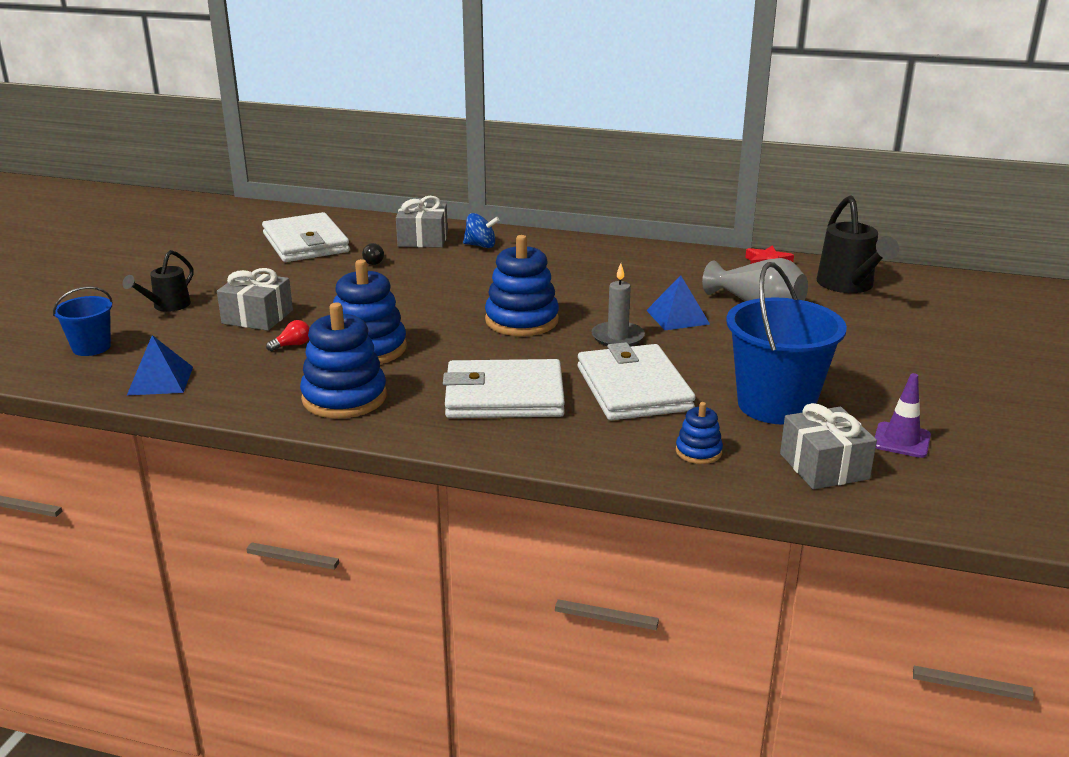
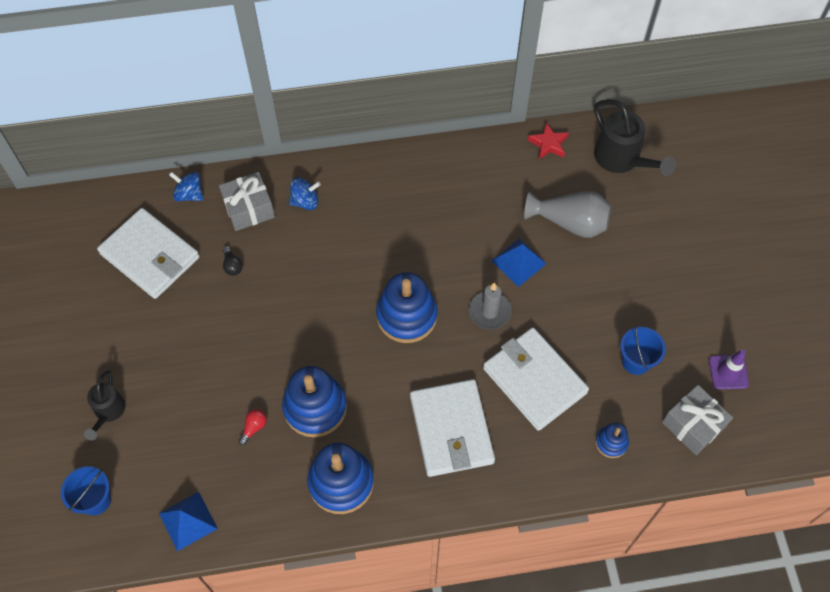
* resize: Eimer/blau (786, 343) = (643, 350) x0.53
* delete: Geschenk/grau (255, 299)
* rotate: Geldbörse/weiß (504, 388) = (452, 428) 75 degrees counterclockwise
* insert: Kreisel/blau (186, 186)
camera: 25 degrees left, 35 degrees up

____________________

INSTRUCTIONS TO FOLLOW. Nothing but the pictures should be left out when the records are retyped exactly.

WRITTEN RESPONSE.
* resize: Eimer/blau (786, 343) = (643, 350) x0.53
* delete: Geschenk/grau (255, 299)
* rotate: Geldbörse/weiß (504, 388) = (452, 428) 75 degrees counterclockwise
* insert: Kreisel/blau (186, 186)
camera: 25 degrees left, 35 degrees up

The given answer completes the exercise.